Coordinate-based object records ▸
+---+
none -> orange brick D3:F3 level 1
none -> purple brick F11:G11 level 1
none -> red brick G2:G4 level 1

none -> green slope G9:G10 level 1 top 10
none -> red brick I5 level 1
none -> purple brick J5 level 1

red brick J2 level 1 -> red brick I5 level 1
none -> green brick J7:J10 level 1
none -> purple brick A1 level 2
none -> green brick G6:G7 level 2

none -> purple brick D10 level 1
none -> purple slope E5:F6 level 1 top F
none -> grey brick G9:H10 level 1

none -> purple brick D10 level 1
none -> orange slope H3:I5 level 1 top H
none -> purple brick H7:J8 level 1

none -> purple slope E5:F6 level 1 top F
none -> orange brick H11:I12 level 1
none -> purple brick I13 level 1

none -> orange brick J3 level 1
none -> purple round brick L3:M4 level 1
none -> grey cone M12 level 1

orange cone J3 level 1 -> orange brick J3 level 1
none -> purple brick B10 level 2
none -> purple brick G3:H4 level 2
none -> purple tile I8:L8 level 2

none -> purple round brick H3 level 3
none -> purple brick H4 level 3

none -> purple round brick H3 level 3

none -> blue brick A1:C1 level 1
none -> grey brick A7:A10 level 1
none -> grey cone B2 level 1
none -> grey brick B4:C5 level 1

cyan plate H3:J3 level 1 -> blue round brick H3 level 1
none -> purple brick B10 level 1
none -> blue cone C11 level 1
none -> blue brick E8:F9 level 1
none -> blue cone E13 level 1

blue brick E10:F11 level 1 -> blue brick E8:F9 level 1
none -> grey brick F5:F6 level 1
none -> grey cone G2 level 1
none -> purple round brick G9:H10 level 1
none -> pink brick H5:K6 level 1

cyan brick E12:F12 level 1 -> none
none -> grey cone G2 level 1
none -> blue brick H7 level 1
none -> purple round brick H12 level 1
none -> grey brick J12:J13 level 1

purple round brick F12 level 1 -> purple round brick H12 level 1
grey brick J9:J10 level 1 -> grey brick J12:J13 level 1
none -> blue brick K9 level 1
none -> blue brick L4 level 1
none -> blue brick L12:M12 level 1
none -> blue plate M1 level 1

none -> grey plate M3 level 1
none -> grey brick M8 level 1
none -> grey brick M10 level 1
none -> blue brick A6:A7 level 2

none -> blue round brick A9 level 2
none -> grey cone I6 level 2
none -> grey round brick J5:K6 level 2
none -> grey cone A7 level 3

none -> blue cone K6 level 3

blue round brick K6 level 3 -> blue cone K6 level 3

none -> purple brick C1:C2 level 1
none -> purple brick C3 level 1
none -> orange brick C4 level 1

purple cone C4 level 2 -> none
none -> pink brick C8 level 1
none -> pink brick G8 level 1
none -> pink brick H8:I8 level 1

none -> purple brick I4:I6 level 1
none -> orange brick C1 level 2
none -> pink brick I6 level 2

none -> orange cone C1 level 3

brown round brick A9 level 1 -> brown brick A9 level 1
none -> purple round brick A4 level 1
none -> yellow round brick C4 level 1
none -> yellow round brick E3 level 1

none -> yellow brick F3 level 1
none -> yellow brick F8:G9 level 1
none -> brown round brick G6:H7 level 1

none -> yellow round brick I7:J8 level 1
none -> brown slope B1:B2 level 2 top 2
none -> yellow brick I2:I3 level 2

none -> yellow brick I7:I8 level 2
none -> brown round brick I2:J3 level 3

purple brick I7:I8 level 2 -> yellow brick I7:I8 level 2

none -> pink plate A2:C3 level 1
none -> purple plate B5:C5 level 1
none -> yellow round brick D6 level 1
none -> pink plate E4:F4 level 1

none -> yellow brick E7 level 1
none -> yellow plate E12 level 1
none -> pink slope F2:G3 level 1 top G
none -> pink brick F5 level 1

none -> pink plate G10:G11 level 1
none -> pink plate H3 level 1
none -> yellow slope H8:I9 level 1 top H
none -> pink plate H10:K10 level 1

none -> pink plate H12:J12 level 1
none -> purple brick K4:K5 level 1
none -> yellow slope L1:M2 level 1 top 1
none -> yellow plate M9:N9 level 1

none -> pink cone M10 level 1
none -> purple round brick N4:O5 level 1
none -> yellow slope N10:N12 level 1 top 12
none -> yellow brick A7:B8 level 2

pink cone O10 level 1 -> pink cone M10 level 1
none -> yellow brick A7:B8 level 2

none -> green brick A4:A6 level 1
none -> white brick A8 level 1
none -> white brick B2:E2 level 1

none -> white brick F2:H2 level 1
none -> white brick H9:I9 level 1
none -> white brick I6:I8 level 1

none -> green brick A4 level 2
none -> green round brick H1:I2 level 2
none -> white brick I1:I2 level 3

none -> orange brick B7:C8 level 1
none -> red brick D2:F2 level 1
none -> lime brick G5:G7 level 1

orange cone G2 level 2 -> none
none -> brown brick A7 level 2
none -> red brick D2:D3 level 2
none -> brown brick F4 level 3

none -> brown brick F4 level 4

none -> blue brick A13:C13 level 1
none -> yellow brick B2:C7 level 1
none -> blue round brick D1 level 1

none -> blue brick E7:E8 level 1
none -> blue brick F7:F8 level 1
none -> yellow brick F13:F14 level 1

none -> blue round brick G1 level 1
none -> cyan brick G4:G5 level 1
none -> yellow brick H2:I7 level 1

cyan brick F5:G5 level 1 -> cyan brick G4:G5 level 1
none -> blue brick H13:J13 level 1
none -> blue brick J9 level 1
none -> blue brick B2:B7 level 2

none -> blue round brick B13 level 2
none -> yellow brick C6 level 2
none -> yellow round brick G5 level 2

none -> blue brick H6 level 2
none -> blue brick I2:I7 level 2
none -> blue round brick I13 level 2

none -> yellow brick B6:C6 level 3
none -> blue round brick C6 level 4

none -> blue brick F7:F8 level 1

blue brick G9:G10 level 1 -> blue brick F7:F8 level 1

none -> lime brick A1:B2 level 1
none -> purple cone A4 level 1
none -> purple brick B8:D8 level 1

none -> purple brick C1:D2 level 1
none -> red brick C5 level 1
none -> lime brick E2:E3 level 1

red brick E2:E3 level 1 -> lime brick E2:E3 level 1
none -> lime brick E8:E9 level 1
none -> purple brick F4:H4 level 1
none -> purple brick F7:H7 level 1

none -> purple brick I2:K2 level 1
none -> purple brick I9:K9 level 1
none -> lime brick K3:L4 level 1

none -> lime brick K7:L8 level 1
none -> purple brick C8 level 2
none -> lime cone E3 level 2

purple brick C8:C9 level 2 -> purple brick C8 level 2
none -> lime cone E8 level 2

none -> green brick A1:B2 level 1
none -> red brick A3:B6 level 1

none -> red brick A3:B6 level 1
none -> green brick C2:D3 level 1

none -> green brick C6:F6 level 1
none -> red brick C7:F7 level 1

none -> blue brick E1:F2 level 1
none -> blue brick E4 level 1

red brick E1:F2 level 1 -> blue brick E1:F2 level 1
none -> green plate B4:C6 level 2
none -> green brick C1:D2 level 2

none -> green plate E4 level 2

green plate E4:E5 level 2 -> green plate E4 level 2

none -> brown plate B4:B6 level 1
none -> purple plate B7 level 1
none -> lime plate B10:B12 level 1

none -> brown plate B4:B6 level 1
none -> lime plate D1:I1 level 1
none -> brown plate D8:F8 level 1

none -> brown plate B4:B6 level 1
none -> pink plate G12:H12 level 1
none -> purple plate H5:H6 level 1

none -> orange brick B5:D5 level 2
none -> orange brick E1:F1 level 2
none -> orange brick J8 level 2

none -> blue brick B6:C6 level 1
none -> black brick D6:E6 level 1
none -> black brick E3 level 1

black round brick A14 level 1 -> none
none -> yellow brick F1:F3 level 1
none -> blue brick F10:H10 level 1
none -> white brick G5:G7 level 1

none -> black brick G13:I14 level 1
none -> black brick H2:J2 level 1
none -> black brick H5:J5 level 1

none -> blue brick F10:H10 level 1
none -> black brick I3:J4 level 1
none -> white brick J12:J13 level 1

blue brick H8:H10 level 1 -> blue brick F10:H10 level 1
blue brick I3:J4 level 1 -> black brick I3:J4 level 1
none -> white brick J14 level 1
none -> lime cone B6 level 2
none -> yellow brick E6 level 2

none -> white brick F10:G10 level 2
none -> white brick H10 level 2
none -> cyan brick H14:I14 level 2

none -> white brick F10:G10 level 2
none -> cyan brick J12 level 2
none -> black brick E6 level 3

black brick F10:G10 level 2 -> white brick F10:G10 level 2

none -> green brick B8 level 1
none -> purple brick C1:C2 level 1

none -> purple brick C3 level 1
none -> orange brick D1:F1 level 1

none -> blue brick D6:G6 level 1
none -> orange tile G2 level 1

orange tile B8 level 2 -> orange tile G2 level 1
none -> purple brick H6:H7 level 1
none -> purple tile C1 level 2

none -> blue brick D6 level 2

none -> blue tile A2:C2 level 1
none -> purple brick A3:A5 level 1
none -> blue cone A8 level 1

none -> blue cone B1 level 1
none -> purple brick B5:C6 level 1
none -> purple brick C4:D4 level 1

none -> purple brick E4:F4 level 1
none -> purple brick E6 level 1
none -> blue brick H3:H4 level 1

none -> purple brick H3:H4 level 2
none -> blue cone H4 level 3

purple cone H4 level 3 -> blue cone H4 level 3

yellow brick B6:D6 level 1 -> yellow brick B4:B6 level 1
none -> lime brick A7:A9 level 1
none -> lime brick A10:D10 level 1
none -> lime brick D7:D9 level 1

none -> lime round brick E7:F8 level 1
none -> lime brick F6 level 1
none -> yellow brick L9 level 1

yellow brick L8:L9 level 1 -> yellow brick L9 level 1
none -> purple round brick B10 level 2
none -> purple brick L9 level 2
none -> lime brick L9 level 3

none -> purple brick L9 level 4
+---+
Task to carry out ▸
Could you return exactly the lines above from the line with "none -> cyan brick G4:G5 level 1" to the line with "none -> lime cone E8 level 2", both included, and nothing else?

Answer to this exercise ▸
none -> cyan brick G4:G5 level 1
none -> yellow brick H2:I7 level 1

cyan brick F5:G5 level 1 -> cyan brick G4:G5 level 1
none -> blue brick H13:J13 level 1
none -> blue brick J9 level 1
none -> blue brick B2:B7 level 2

none -> blue round brick B13 level 2
none -> yellow brick C6 level 2
none -> yellow round brick G5 level 2

none -> blue brick H6 level 2
none -> blue brick I2:I7 level 2
none -> blue round brick I13 level 2

none -> yellow brick B6:C6 level 3
none -> blue round brick C6 level 4

none -> blue brick F7:F8 level 1

blue brick G9:G10 level 1 -> blue brick F7:F8 level 1

none -> lime brick A1:B2 level 1
none -> purple cone A4 level 1
none -> purple brick B8:D8 level 1

none -> purple brick C1:D2 level 1
none -> red brick C5 level 1
none -> lime brick E2:E3 level 1

red brick E2:E3 level 1 -> lime brick E2:E3 level 1
none -> lime brick E8:E9 level 1
none -> purple brick F4:H4 level 1
none -> purple brick F7:H7 level 1

none -> purple brick I2:K2 level 1
none -> purple brick I9:K9 level 1
none -> lime brick K3:L4 level 1

none -> lime brick K7:L8 level 1
none -> purple brick C8 level 2
none -> lime cone E3 level 2

purple brick C8:C9 level 2 -> purple brick C8 level 2
none -> lime cone E8 level 2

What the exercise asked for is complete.